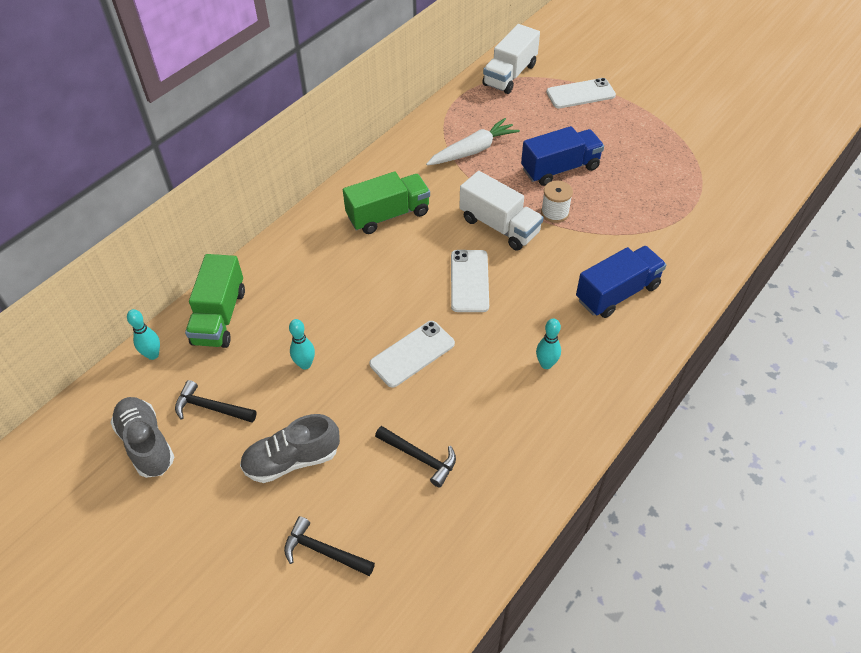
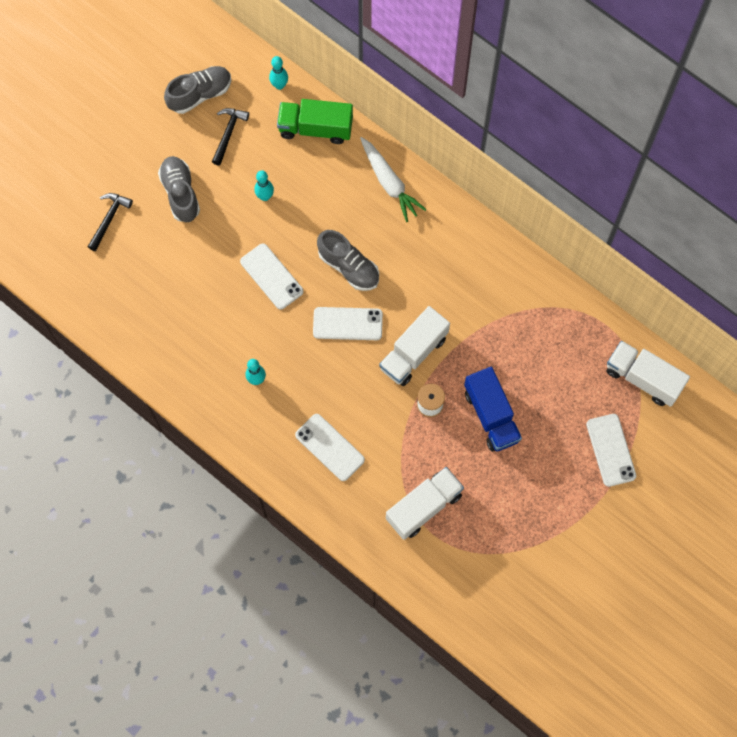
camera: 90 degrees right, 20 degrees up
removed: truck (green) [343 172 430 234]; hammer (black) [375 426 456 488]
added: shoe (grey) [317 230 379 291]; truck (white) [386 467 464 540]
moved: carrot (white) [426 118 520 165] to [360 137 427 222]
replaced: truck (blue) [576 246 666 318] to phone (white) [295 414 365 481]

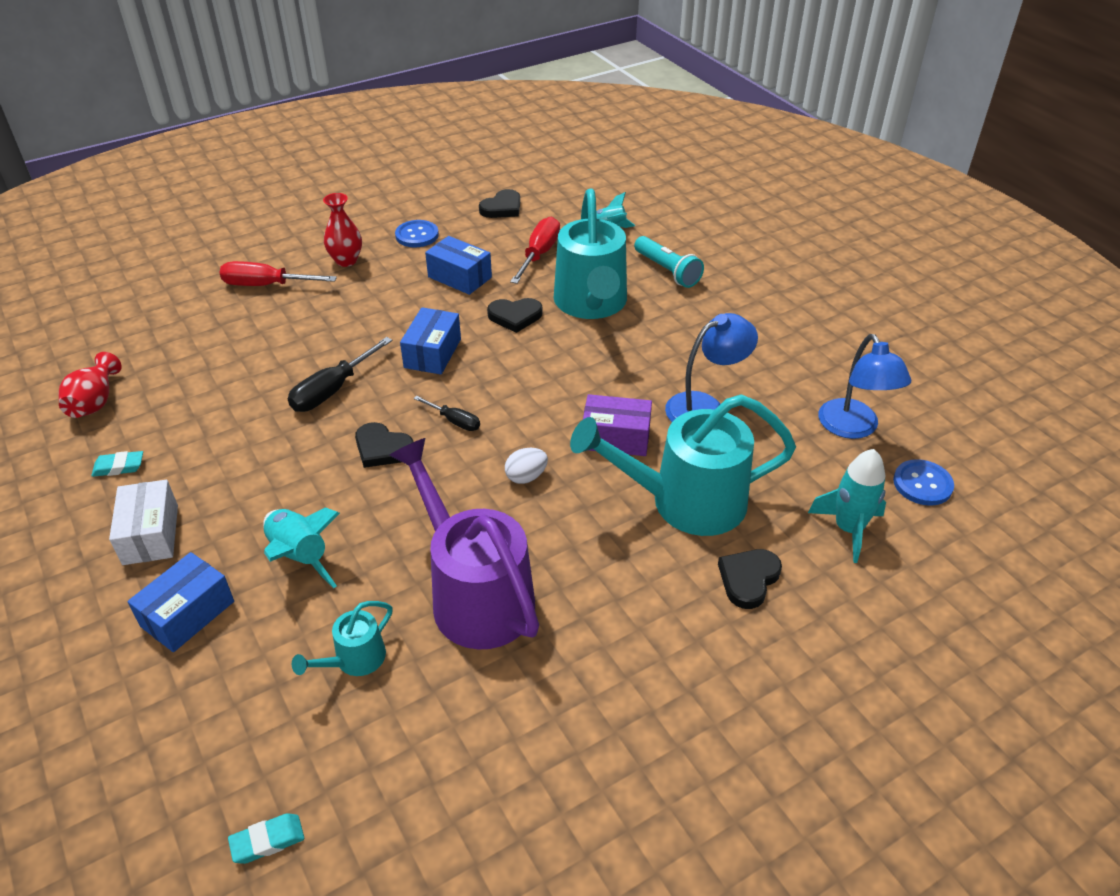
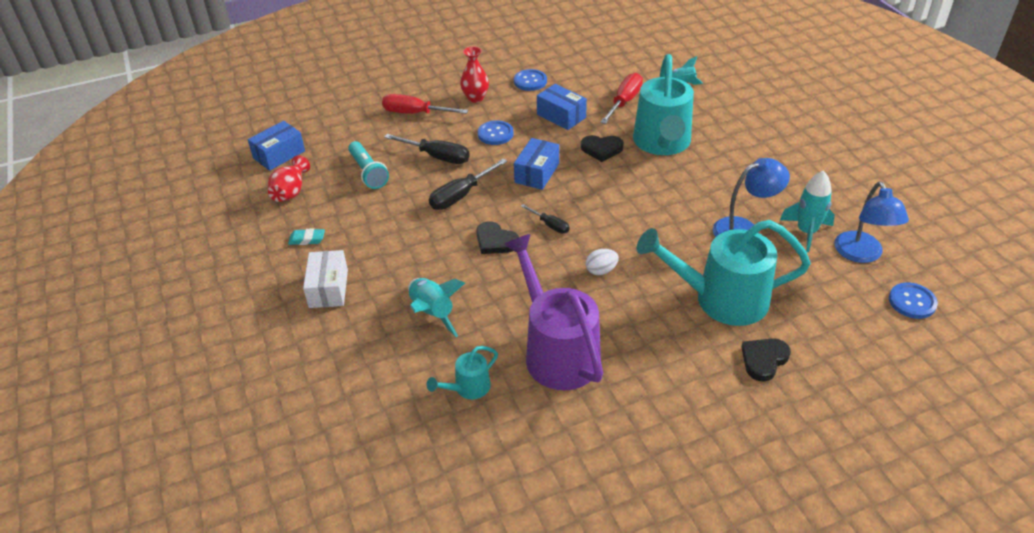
camera: 10 degrees right, 0 degrees up
removed: heart (black) [479 189 520 218]; box (purple) [583 394 652 456]; eraser (turquoise) [228 813 304 864]
added: button (blue) [478 120 514 145]; screwdriver (black) [384 134 470 164]
moved: flashlight (turquoise) [634 236 704 288] to [348 141 389 189]; rocket (turquoise) [808 449 886 563] to [780 171 835 252]; box (blue) [127 552 234 652] to [248 121 305 171]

——

_TASK ITEM_
Copy the material exactly as written and leave every picture behind.

_RESPONSE AREA_
camera: 90 degrees right, 20 degrees up
removed: truck (green) [343 172 430 234]; hammer (black) [375 426 456 488]
added: shoe (grey) [317 230 379 291]; truck (white) [386 467 464 540]
moved: carrot (white) [426 118 520 165] to [360 137 427 222]
replaced: truck (blue) [576 246 666 318] to phone (white) [295 414 365 481]

camera: 10 degrees right, 0 degrees up
removed: heart (black) [479 189 520 218]; box (purple) [583 394 652 456]; eraser (turquoise) [228 813 304 864]
added: button (blue) [478 120 514 145]; screwdriver (black) [384 134 470 164]
moved: flashlight (turquoise) [634 236 704 288] to [348 141 389 189]; rocket (turquoise) [808 449 886 563] to [780 171 835 252]; box (blue) [127 552 234 652] to [248 121 305 171]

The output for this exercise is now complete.